* **Description of the task**
When a picture appears in the listing, leave it out and copy the rest exactly as it stands.

* **Exercise data**
★ ★ ★ ★ ★ ★ ★

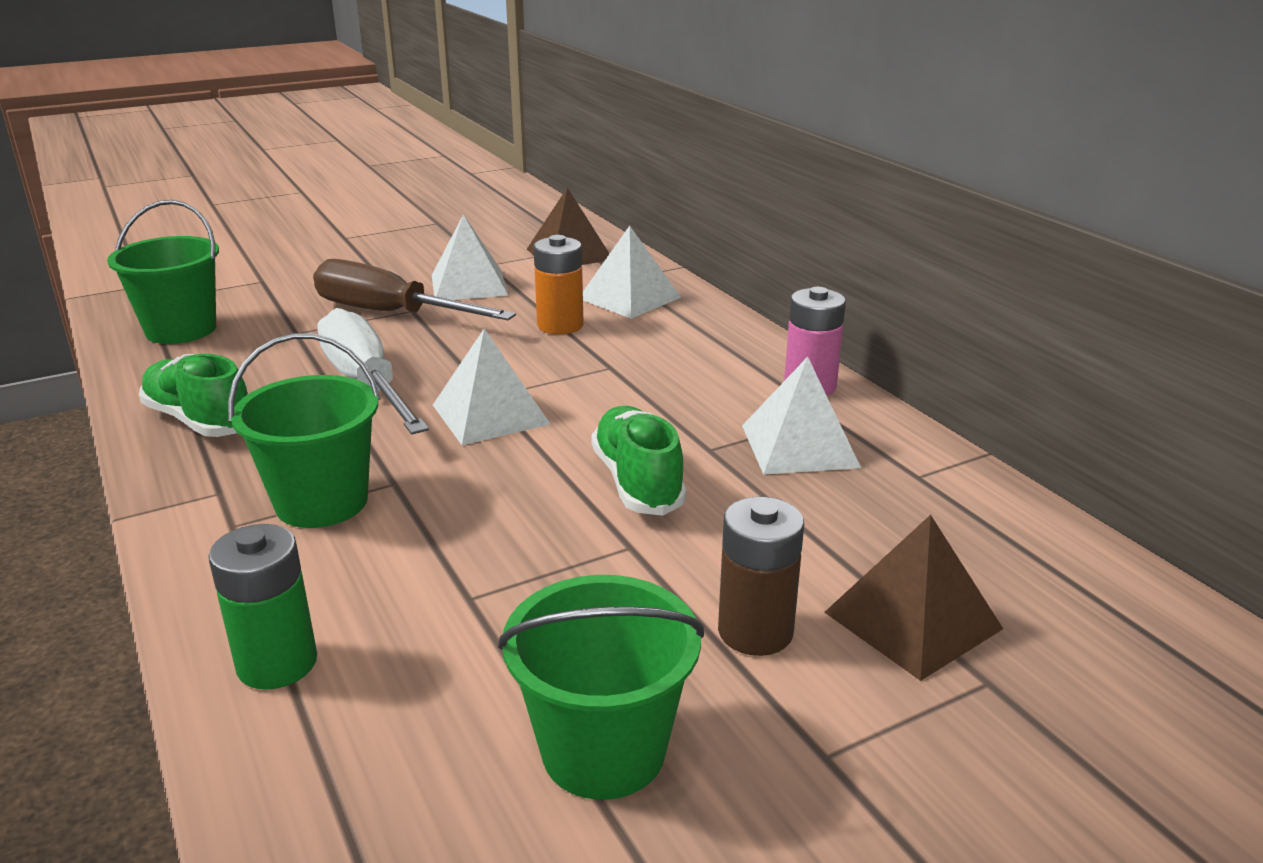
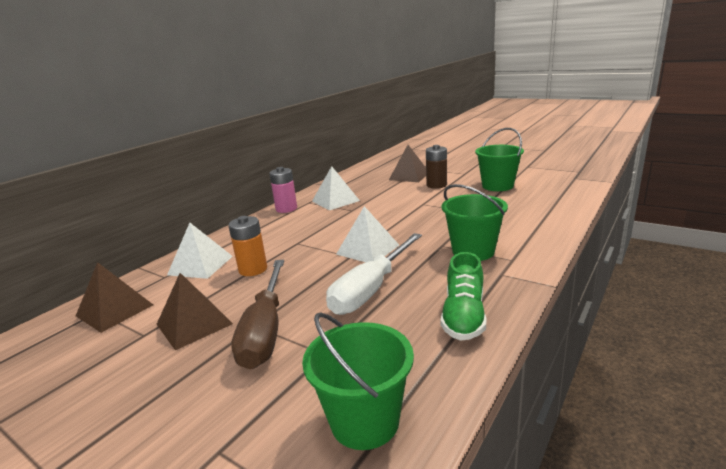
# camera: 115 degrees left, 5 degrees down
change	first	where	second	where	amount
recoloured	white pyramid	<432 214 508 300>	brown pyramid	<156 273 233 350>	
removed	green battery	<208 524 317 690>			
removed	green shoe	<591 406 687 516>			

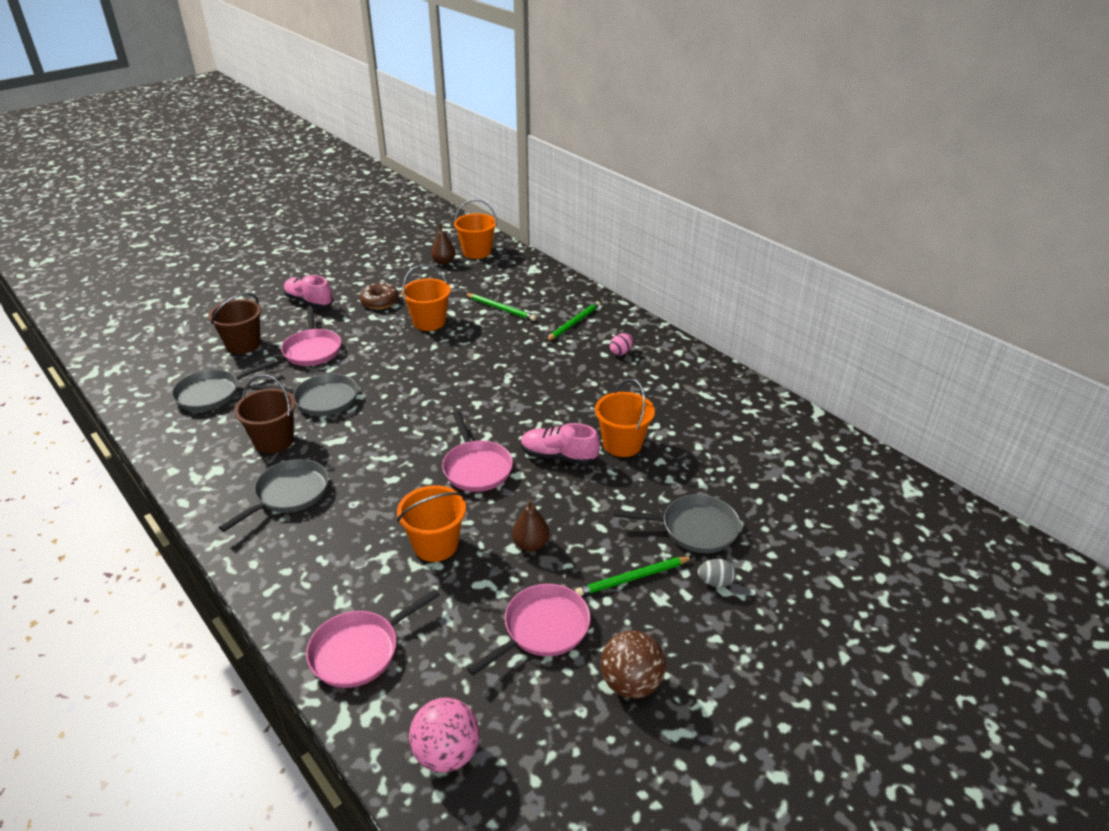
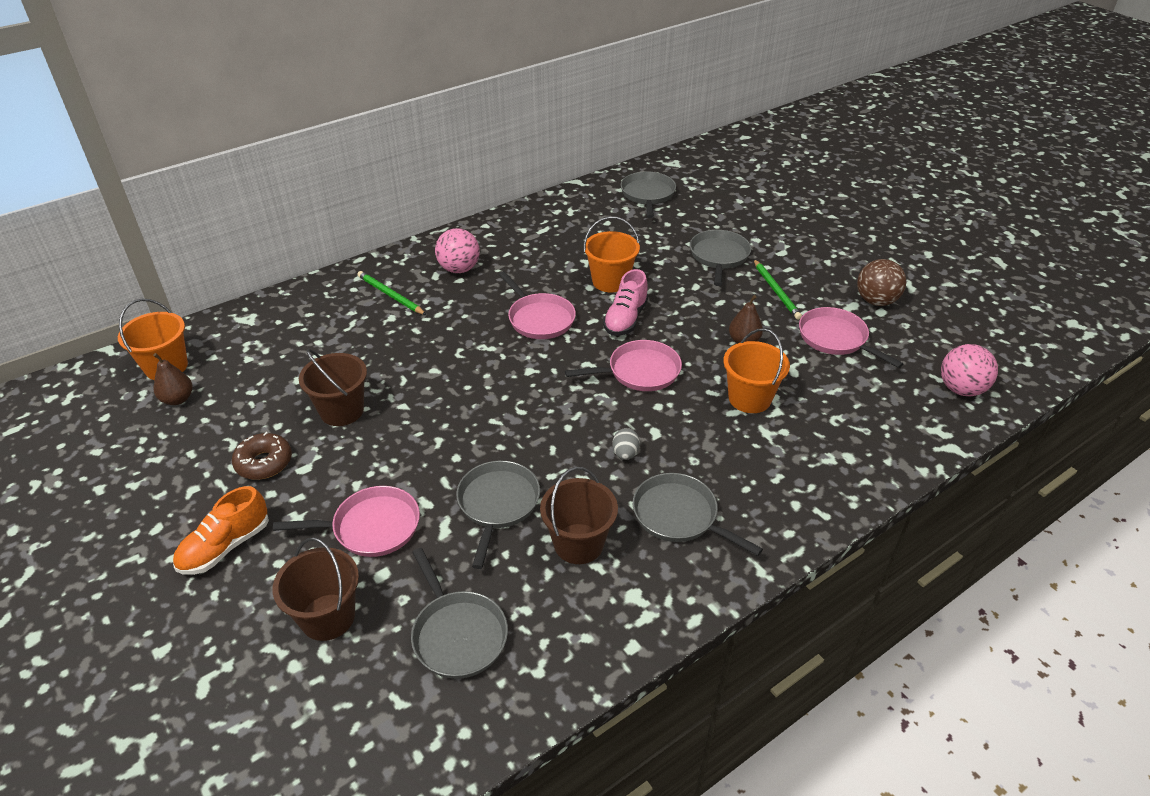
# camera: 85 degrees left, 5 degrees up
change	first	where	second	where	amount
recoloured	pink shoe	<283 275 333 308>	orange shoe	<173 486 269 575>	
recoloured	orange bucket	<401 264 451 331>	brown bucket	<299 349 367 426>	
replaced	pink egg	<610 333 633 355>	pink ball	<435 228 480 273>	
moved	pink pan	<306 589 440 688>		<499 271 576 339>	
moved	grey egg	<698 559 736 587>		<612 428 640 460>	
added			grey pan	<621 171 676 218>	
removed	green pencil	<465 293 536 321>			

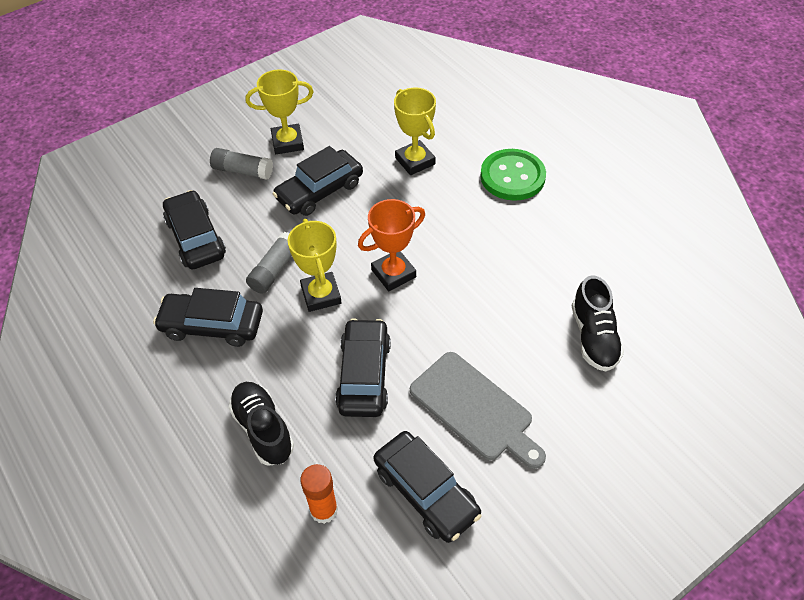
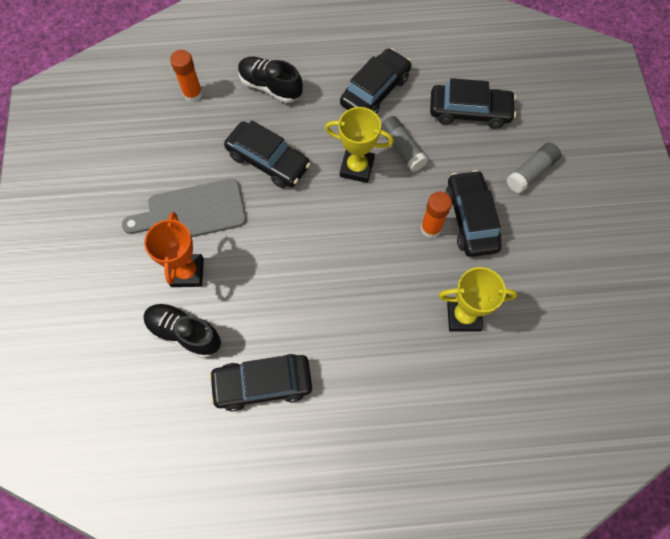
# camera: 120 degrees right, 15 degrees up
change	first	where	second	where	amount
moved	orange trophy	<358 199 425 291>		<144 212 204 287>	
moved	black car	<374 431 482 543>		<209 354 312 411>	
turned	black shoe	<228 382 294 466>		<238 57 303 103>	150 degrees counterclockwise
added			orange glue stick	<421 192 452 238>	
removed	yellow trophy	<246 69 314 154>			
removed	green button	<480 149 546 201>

★ ★ ★ ★ ★ ★ ★

* **Finished exercise**
# camera: 115 degrees left, 5 degrees down
change	first	where	second	where	amount
recoloured	white pyramid	<432 214 508 300>	brown pyramid	<156 273 233 350>	
removed	green battery	<208 524 317 690>			
removed	green shoe	<591 406 687 516>			

# camera: 85 degrees left, 5 degrees up
change	first	where	second	where	amount
recoloured	pink shoe	<283 275 333 308>	orange shoe	<173 486 269 575>	
recoloured	orange bucket	<401 264 451 331>	brown bucket	<299 349 367 426>	
replaced	pink egg	<610 333 633 355>	pink ball	<435 228 480 273>	
moved	pink pan	<306 589 440 688>		<499 271 576 339>	
moved	grey egg	<698 559 736 587>		<612 428 640 460>	
added			grey pan	<621 171 676 218>	
removed	green pencil	<465 293 536 321>			

# camera: 120 degrees right, 15 degrees up
change	first	where	second	where	amount
moved	orange trophy	<358 199 425 291>		<144 212 204 287>	
moved	black car	<374 431 482 543>		<209 354 312 411>	
turned	black shoe	<228 382 294 466>		<238 57 303 103>	150 degrees counterclockwise
added			orange glue stick	<421 192 452 238>	
removed	yellow trophy	<246 69 314 154>			
removed	green button	<480 149 546 201>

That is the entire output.